**Task directions**
Beginning with the line that has "T1: PMOS BSS84" and ending with the line that has "C7: 15uF (AGND, N5) -> 1.5uF (AGND, N5)", retype the entries below exactly, except for the pictures.

=== Begin Enclosure ===

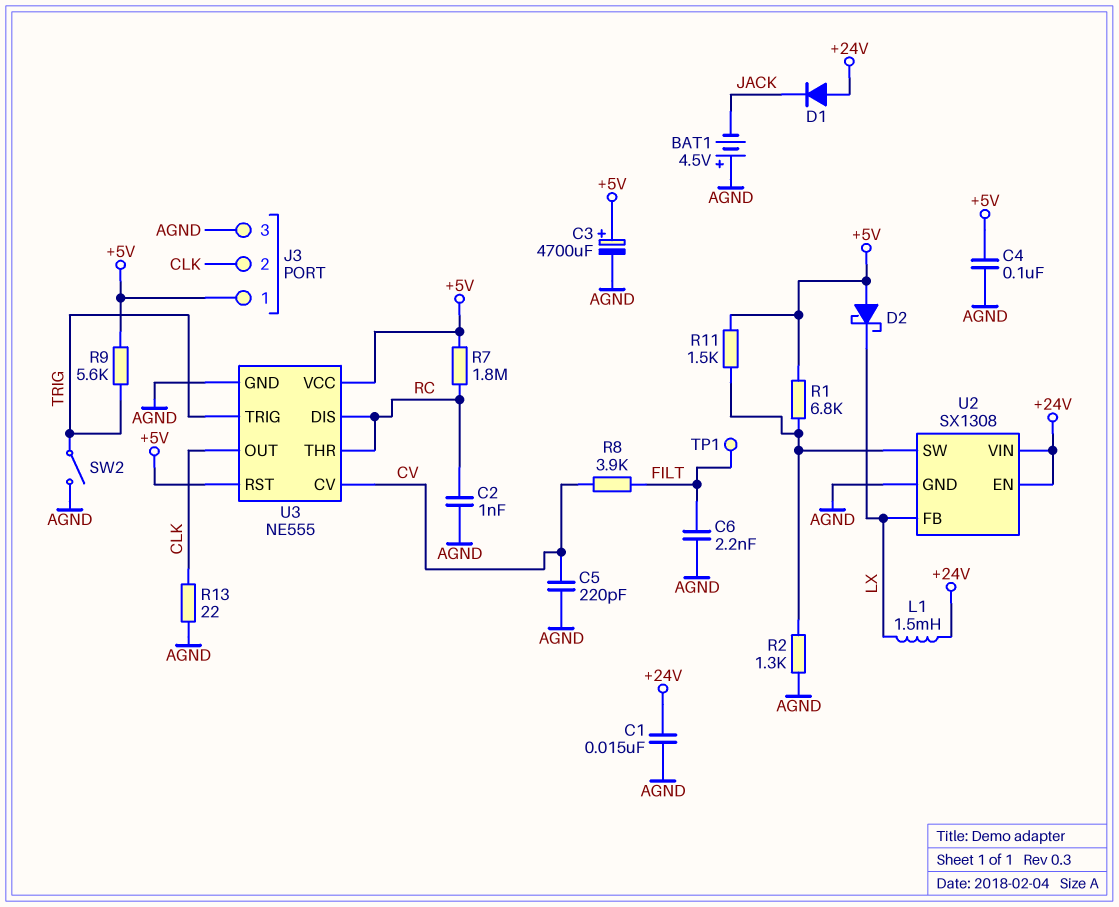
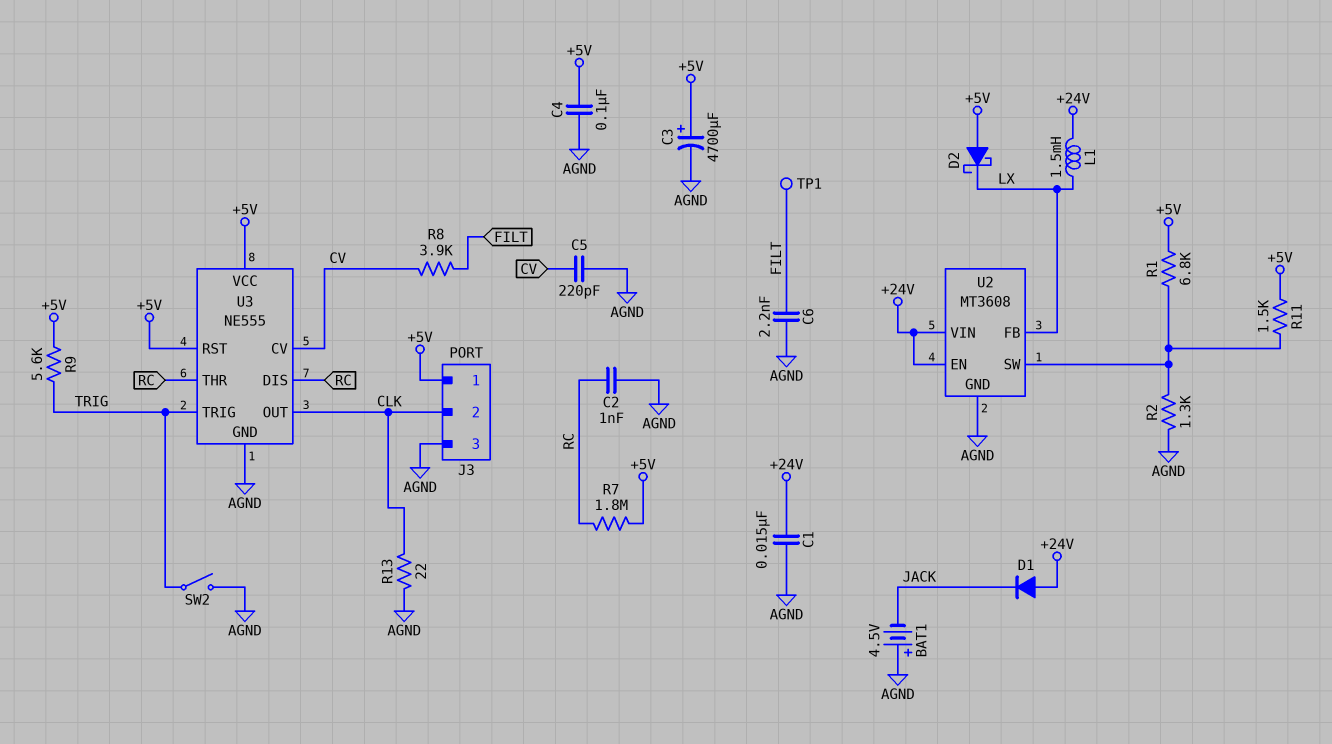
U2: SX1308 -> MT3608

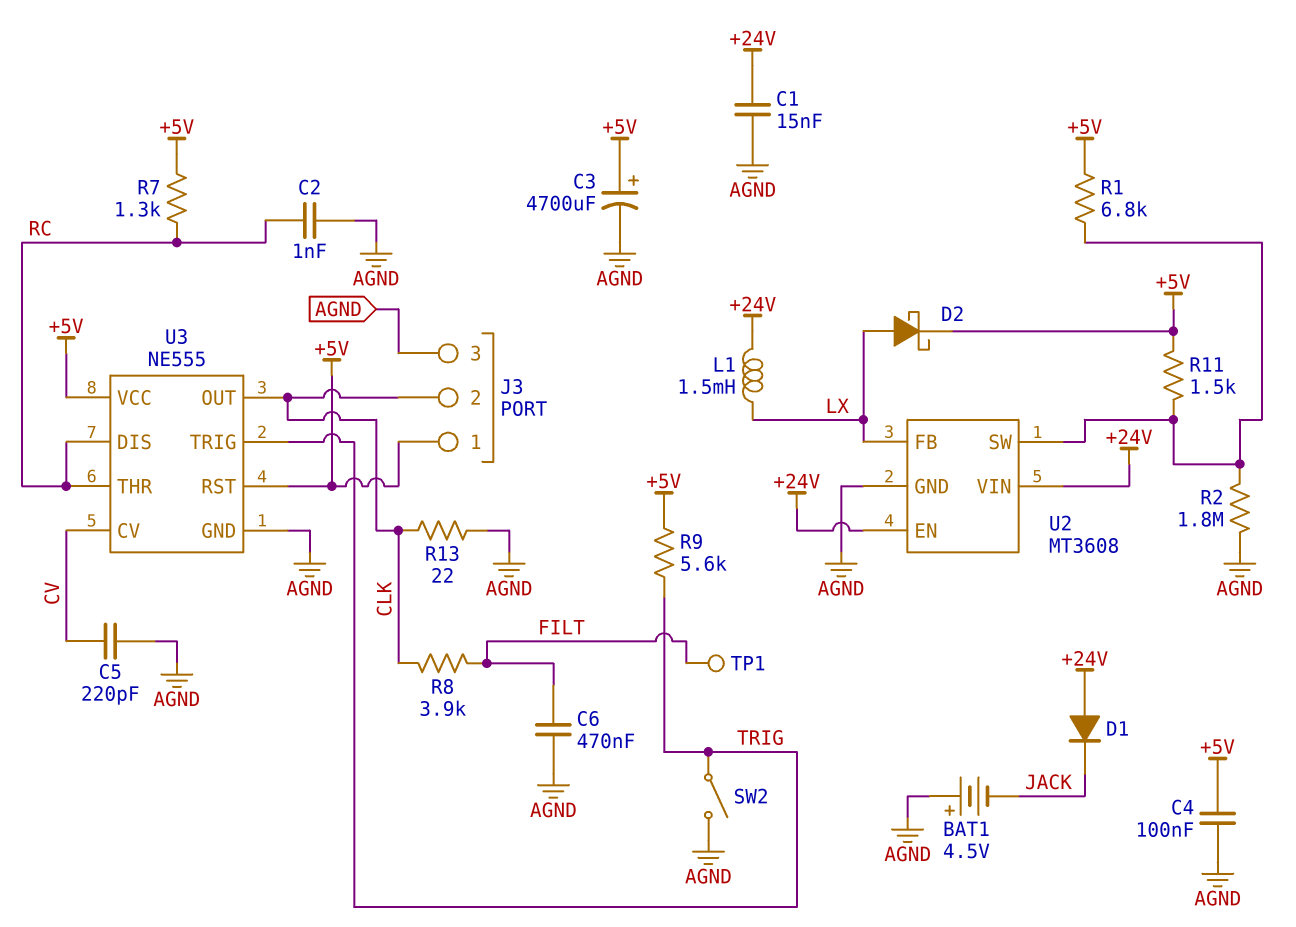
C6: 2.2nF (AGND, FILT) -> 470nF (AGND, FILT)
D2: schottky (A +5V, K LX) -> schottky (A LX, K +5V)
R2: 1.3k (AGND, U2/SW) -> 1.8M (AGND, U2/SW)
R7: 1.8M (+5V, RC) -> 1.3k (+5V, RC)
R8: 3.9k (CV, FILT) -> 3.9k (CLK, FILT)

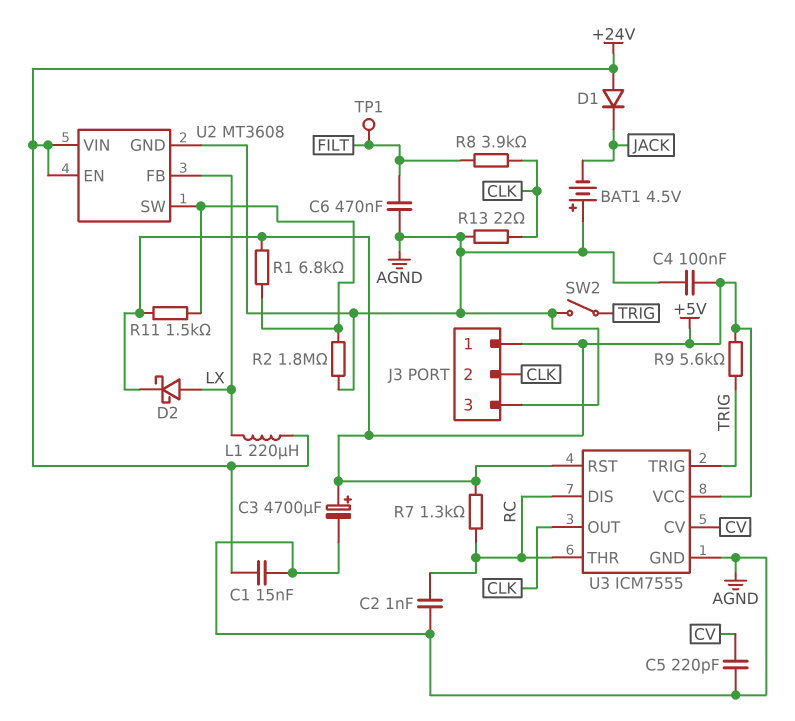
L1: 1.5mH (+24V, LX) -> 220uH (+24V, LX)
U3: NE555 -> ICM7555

=== End Enclosure ===
=== Begin Enclosure ===

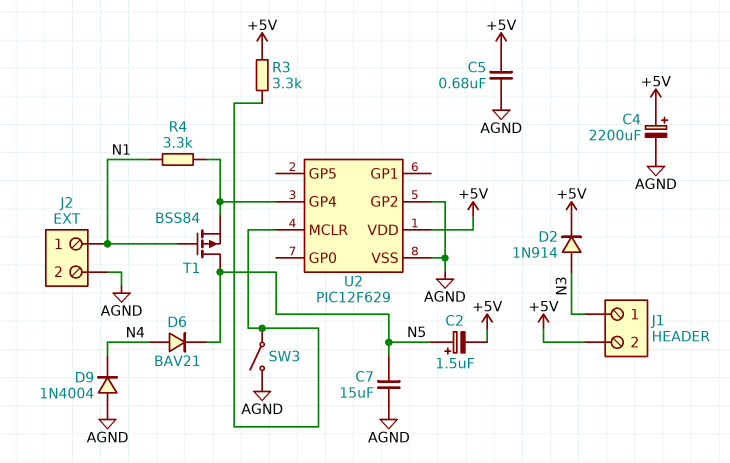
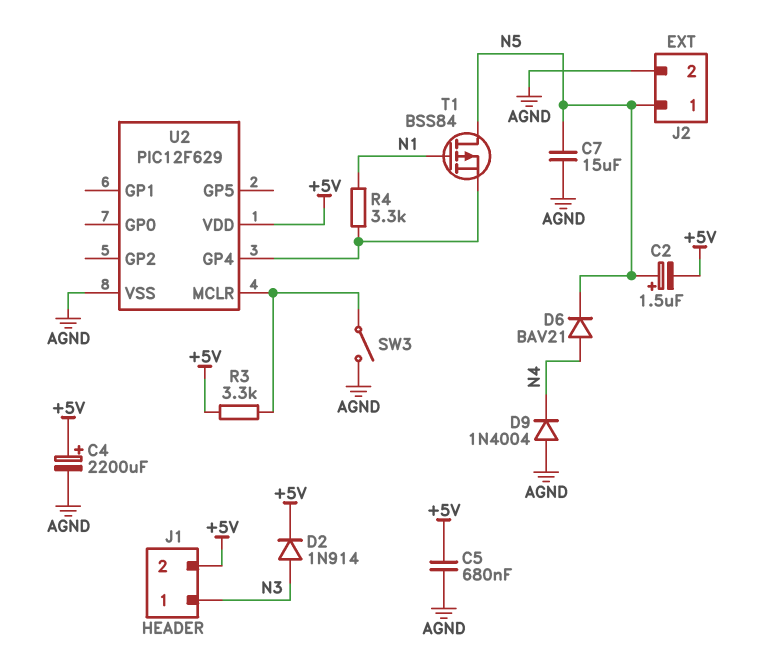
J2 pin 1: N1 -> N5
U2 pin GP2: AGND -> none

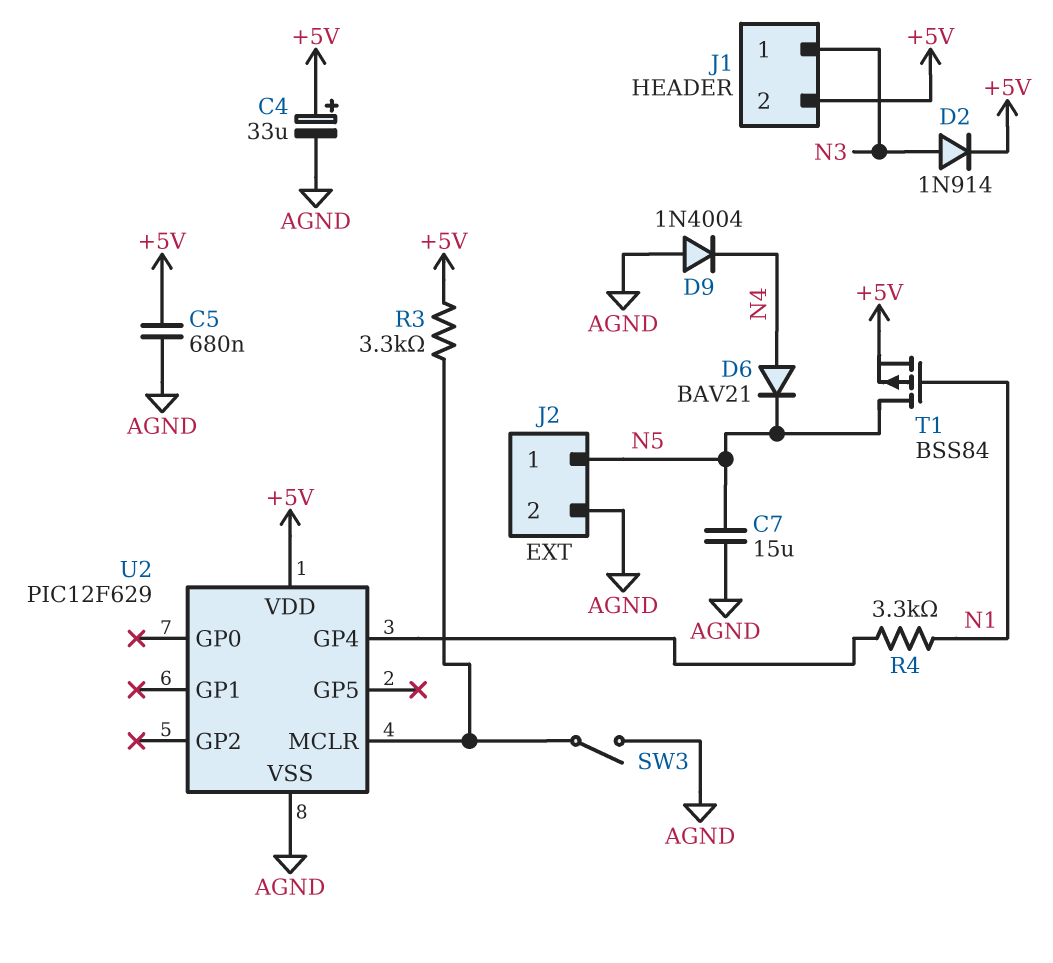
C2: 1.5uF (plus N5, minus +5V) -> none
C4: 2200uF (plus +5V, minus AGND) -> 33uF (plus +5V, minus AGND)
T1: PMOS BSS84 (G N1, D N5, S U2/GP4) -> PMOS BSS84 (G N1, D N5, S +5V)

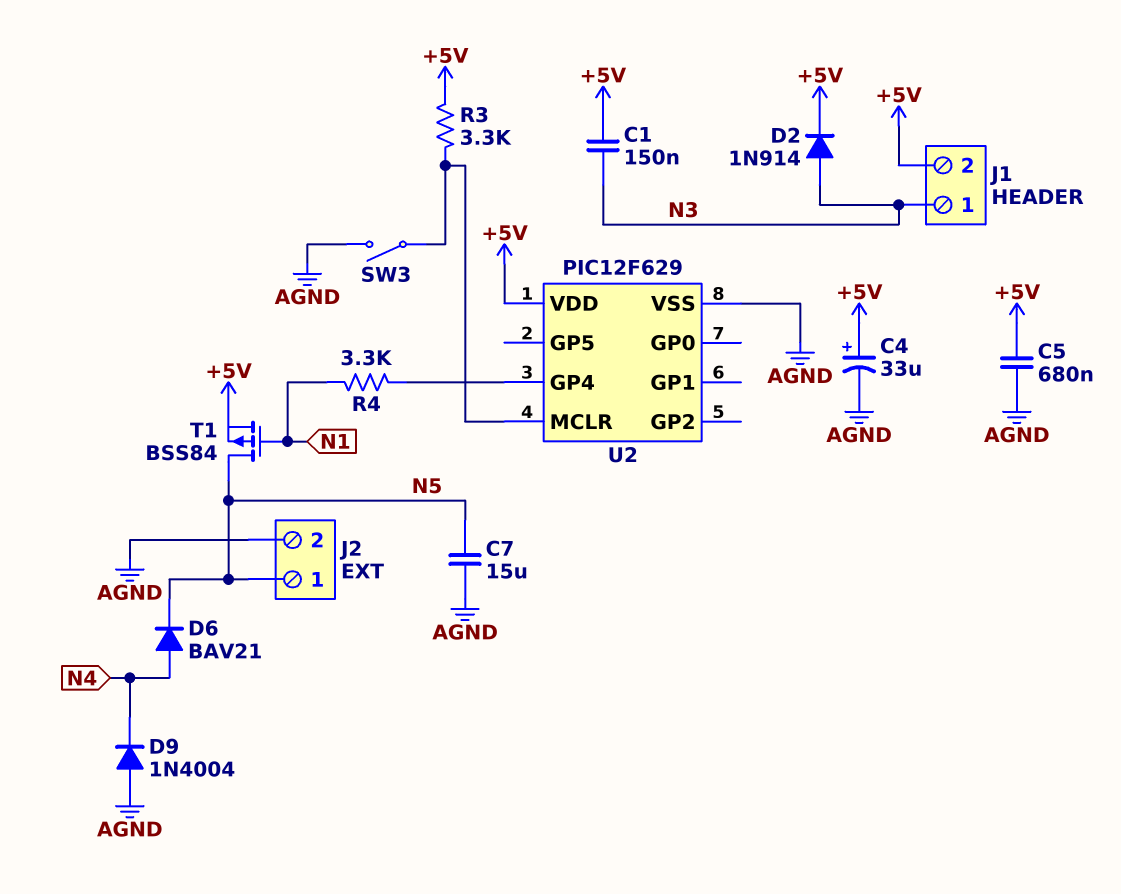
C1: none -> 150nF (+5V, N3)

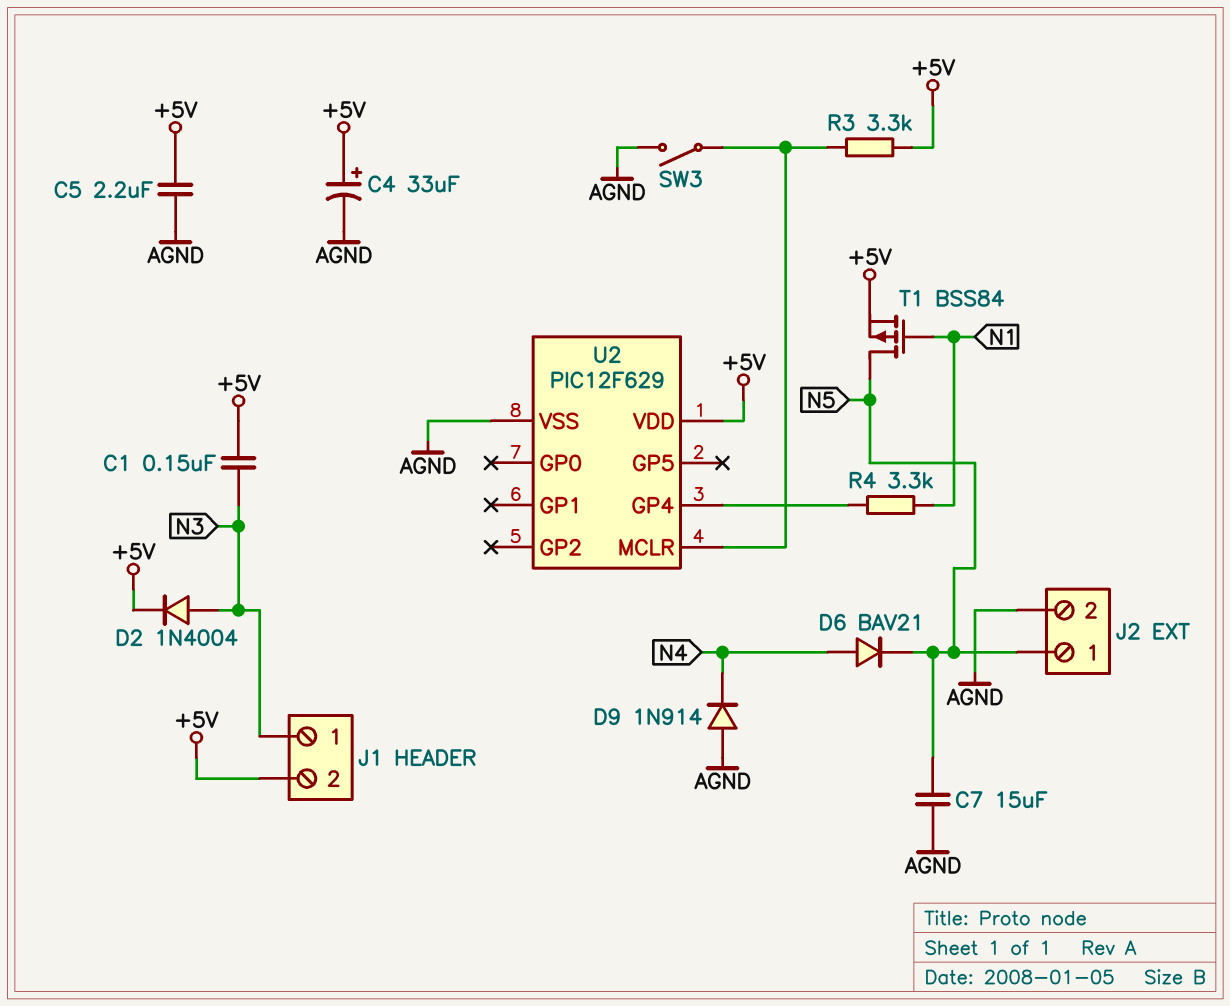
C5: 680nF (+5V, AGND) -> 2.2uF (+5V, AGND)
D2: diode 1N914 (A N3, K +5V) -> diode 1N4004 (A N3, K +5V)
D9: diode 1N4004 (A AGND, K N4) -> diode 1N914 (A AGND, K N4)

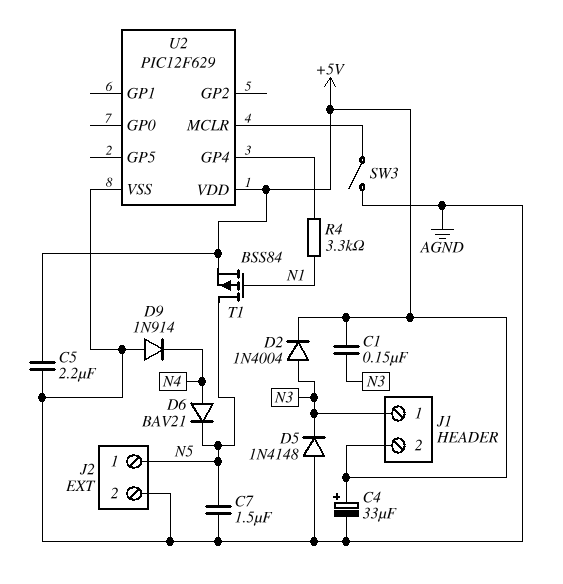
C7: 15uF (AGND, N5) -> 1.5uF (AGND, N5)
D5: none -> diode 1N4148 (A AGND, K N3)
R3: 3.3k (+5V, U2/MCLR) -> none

=== End Enclosure ===

**Result**
T1: PMOS BSS84 (G N1, D N5, S U2/GP4) -> PMOS BSS84 (G N1, D N5, S +5V)

C1: none -> 150nF (+5V, N3)

C5: 680nF (+5V, AGND) -> 2.2uF (+5V, AGND)
D2: diode 1N914 (A N3, K +5V) -> diode 1N4004 (A N3, K +5V)
D9: diode 1N4004 (A AGND, K N4) -> diode 1N914 (A AGND, K N4)

C7: 15uF (AGND, N5) -> 1.5uF (AGND, N5)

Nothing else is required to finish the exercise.